[WHAT THE TASK REQUIRES]: Only the closing stretch of the material belongs in the answer: the line containing "(310, 328) = (387, 214): blue" and every line after it, copied exactly.
MATERIAL PROVIDED Block Start
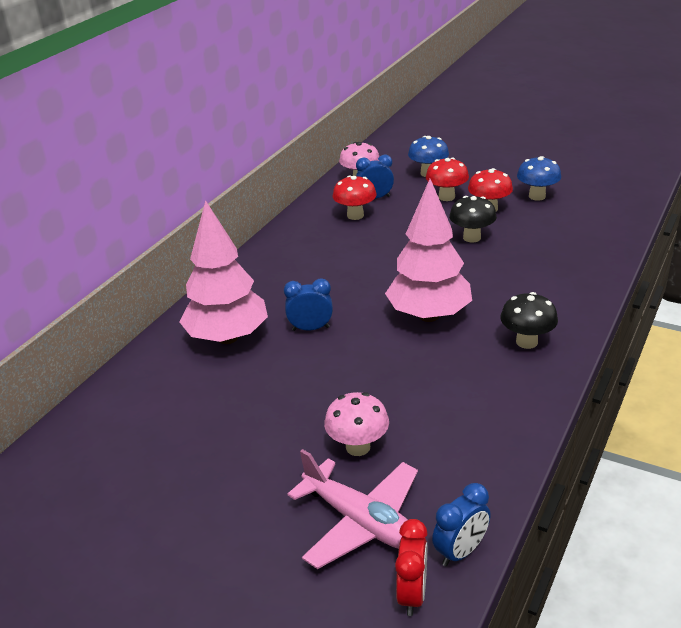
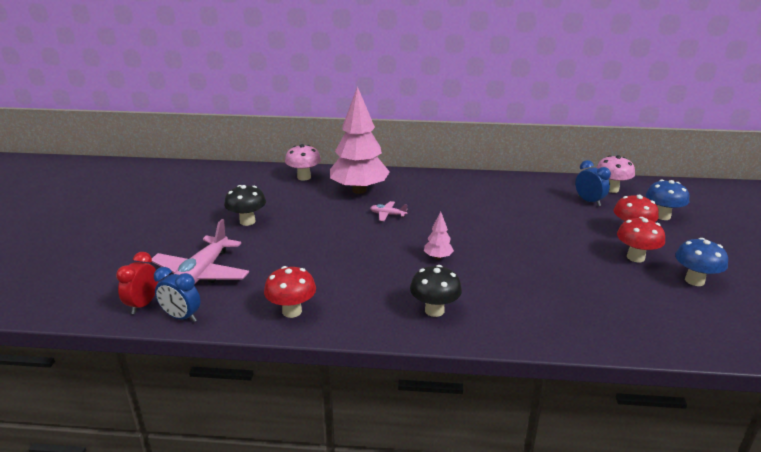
camera: 65 degrees right, 5 degrees down
(310, 328) = (387, 214): blue clock -> pink plane
(355, 215) = (552, 199): red mushroom -> red mushroom (292, 311)
(358, 447) = (270, 258): pink mushroom -> pink mushroom (304, 177)
(412, 594) = (143, 304): red clock -> red clock turned 120 degrees clockwise
(428, 315) = (438, 257): pink tree -> pink tree, size x0.41
(472, 237) = (574, 257): black mushroom -> black mushroom (247, 221)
MATERIAL PROVIDED Block End
[EXERCISE OUTPUT]:
(310, 328) = (387, 214): blue clock -> pink plane
(355, 215) = (552, 199): red mushroom -> red mushroom (292, 311)
(358, 447) = (270, 258): pink mushroom -> pink mushroom (304, 177)
(412, 594) = (143, 304): red clock -> red clock turned 120 degrees clockwise
(428, 315) = (438, 257): pink tree -> pink tree, size x0.41
(472, 237) = (574, 257): black mushroom -> black mushroom (247, 221)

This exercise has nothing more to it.